__RECORDED DATA__
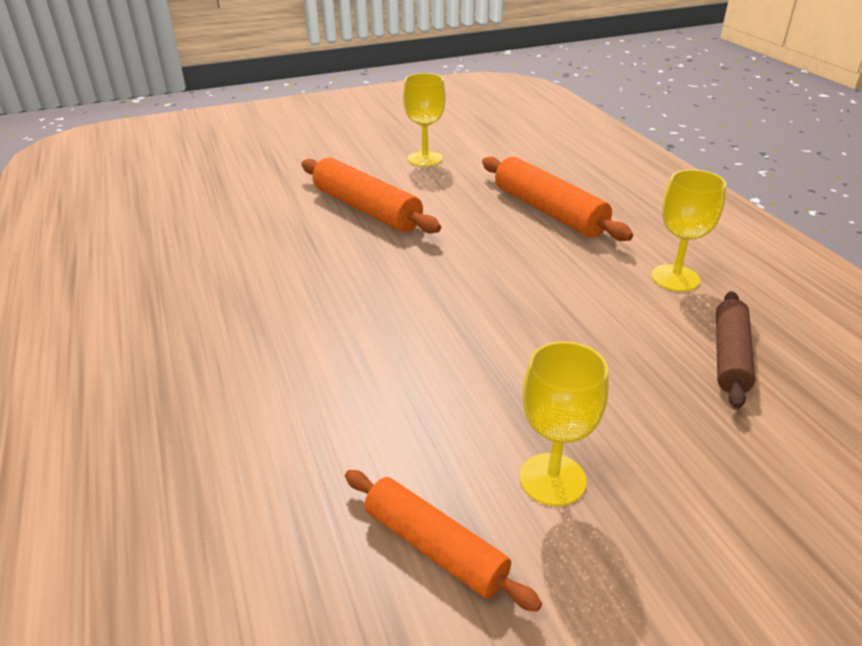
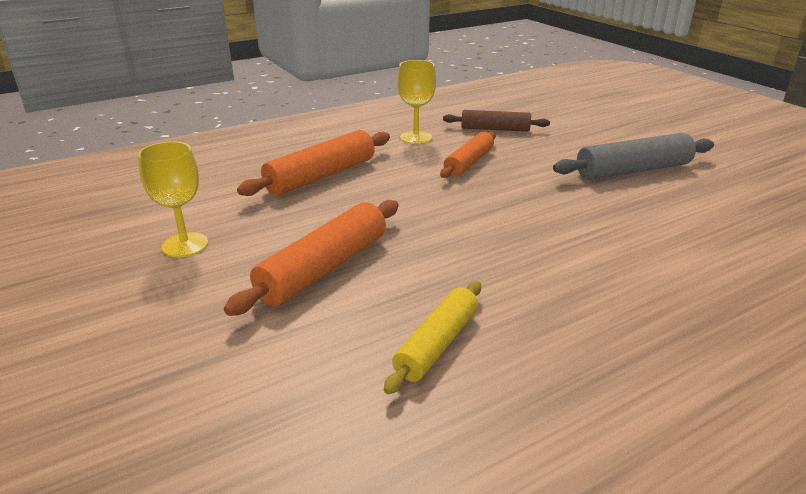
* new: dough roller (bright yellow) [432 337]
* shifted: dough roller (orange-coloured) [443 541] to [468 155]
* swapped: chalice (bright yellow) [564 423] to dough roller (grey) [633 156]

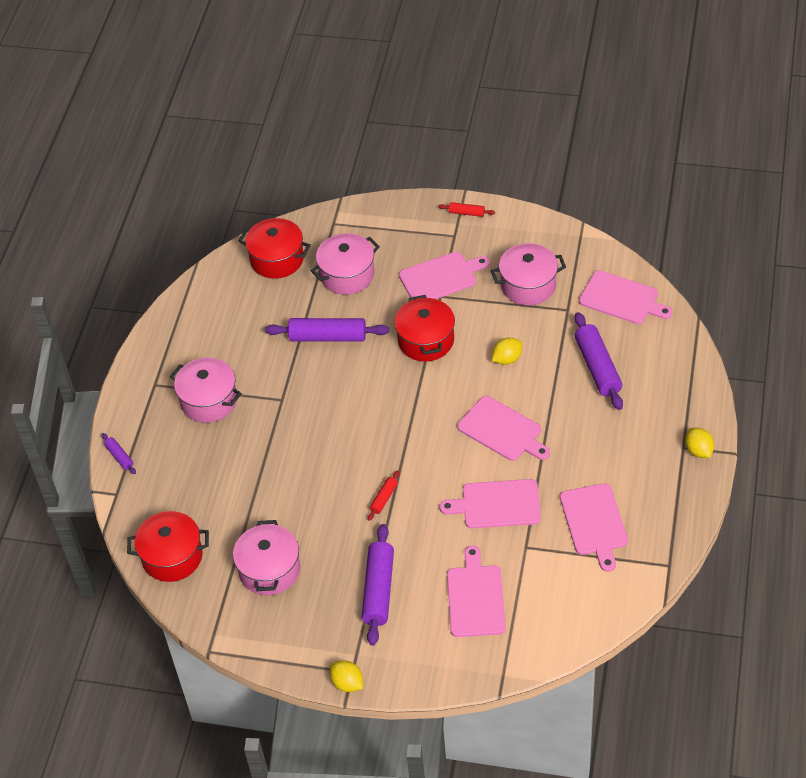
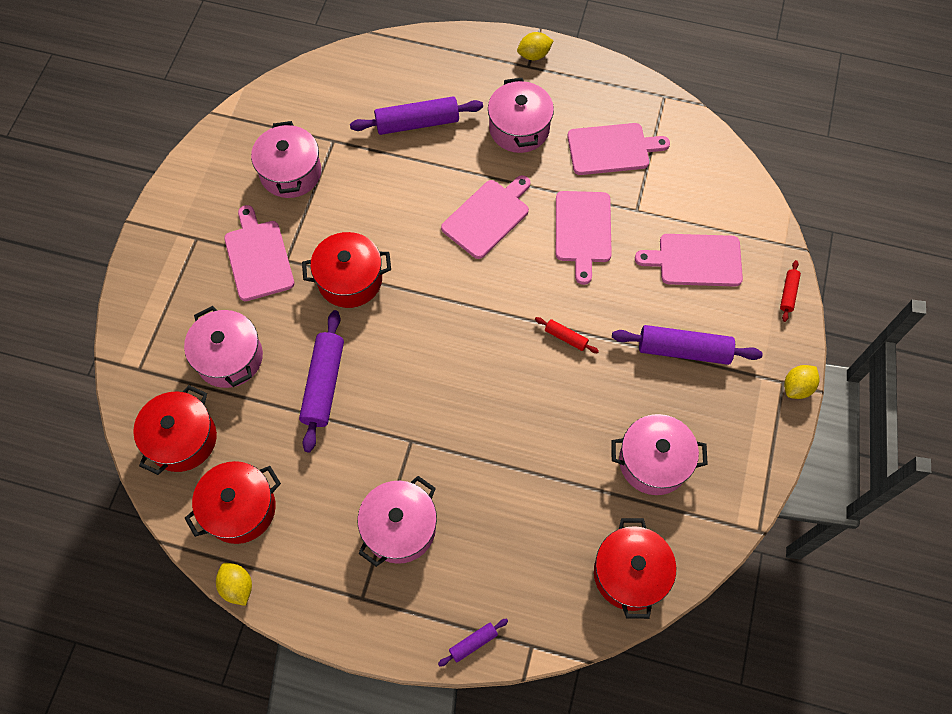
* gone: bread board (rose-pink) [626 297]
* new: cooking pot (red) [233 502]
* new: cooking pot (rose-pink) [521 115]
* shifted: dough roller (red) [467 209] to [790 291]
* shifted: citrus fruit (bright yellow) [507 351] to [234 584]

__ASSIGNMENT__
Repeat the listing above up to and including the line with "to [790 291]", starting from its first line. Drop any pictures.

__FINAL ANSWER__
* new: dough roller (bright yellow) [432 337]
* shifted: dough roller (orange-coloured) [443 541] to [468 155]
* swapped: chalice (bright yellow) [564 423] to dough roller (grey) [633 156]

* gone: bread board (rose-pink) [626 297]
* new: cooking pot (red) [233 502]
* new: cooking pot (rose-pink) [521 115]
* shifted: dough roller (red) [467 209] to [790 291]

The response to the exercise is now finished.